(Edit tracking data)
-------------------------

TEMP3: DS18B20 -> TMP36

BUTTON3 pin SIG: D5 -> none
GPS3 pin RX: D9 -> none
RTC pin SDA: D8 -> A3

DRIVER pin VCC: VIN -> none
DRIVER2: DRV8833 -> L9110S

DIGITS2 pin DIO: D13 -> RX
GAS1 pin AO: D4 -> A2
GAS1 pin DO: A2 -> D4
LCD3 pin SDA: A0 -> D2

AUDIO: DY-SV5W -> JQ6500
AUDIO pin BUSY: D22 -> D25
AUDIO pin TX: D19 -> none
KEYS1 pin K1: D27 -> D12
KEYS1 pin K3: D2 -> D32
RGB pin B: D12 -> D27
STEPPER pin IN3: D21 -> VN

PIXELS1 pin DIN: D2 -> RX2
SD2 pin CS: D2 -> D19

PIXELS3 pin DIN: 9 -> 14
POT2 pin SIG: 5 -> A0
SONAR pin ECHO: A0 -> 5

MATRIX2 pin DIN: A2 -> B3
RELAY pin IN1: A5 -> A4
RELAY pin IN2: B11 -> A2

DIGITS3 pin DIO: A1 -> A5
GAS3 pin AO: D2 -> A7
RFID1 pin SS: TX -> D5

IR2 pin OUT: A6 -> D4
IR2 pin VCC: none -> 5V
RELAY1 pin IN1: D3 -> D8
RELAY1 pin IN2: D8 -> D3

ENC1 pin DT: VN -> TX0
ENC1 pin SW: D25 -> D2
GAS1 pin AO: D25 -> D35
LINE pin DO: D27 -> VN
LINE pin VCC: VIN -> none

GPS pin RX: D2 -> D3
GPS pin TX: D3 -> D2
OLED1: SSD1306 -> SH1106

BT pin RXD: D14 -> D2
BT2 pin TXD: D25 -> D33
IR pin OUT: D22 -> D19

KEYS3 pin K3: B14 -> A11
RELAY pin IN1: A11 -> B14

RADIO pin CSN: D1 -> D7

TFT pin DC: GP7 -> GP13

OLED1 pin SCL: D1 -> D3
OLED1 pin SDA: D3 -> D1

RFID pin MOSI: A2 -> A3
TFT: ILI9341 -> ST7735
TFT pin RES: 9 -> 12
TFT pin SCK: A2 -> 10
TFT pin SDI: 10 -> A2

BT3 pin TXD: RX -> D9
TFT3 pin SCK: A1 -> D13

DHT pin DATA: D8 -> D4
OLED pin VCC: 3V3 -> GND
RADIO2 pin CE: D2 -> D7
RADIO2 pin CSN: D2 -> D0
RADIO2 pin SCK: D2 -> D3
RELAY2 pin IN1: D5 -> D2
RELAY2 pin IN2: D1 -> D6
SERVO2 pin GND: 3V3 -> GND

-------------------------

Exercise details:
Give all the entries again exactly; leave none out.

Written response:
TEMP3: DS18B20 -> TMP36

BUTTON3 pin SIG: D5 -> none
GPS3 pin RX: D9 -> none
RTC pin SDA: D8 -> A3

DRIVER pin VCC: VIN -> none
DRIVER2: DRV8833 -> L9110S

DIGITS2 pin DIO: D13 -> RX
GAS1 pin AO: D4 -> A2
GAS1 pin DO: A2 -> D4
LCD3 pin SDA: A0 -> D2

AUDIO: DY-SV5W -> JQ6500
AUDIO pin BUSY: D22 -> D25
AUDIO pin TX: D19 -> none
KEYS1 pin K1: D27 -> D12
KEYS1 pin K3: D2 -> D32
RGB pin B: D12 -> D27
STEPPER pin IN3: D21 -> VN

PIXELS1 pin DIN: D2 -> RX2
SD2 pin CS: D2 -> D19

PIXELS3 pin DIN: 9 -> 14
POT2 pin SIG: 5 -> A0
SONAR pin ECHO: A0 -> 5

MATRIX2 pin DIN: A2 -> B3
RELAY pin IN1: A5 -> A4
RELAY pin IN2: B11 -> A2

DIGITS3 pin DIO: A1 -> A5
GAS3 pin AO: D2 -> A7
RFID1 pin SS: TX -> D5

IR2 pin OUT: A6 -> D4
IR2 pin VCC: none -> 5V
RELAY1 pin IN1: D3 -> D8
RELAY1 pin IN2: D8 -> D3

ENC1 pin DT: VN -> TX0
ENC1 pin SW: D25 -> D2
GAS1 pin AO: D25 -> D35
LINE pin DO: D27 -> VN
LINE pin VCC: VIN -> none

GPS pin RX: D2 -> D3
GPS pin TX: D3 -> D2
OLED1: SSD1306 -> SH1106

BT pin RXD: D14 -> D2
BT2 pin TXD: D25 -> D33
IR pin OUT: D22 -> D19

KEYS3 pin K3: B14 -> A11
RELAY pin IN1: A11 -> B14

RADIO pin CSN: D1 -> D7

TFT pin DC: GP7 -> GP13

OLED1 pin SCL: D1 -> D3
OLED1 pin SDA: D3 -> D1

RFID pin MOSI: A2 -> A3
TFT: ILI9341 -> ST7735
TFT pin RES: 9 -> 12
TFT pin SCK: A2 -> 10
TFT pin SDI: 10 -> A2

BT3 pin TXD: RX -> D9
TFT3 pin SCK: A1 -> D13

DHT pin DATA: D8 -> D4
OLED pin VCC: 3V3 -> GND
RADIO2 pin CE: D2 -> D7
RADIO2 pin CSN: D2 -> D0
RADIO2 pin SCK: D2 -> D3
RELAY2 pin IN1: D5 -> D2
RELAY2 pin IN2: D1 -> D6
SERVO2 pin GND: 3V3 -> GND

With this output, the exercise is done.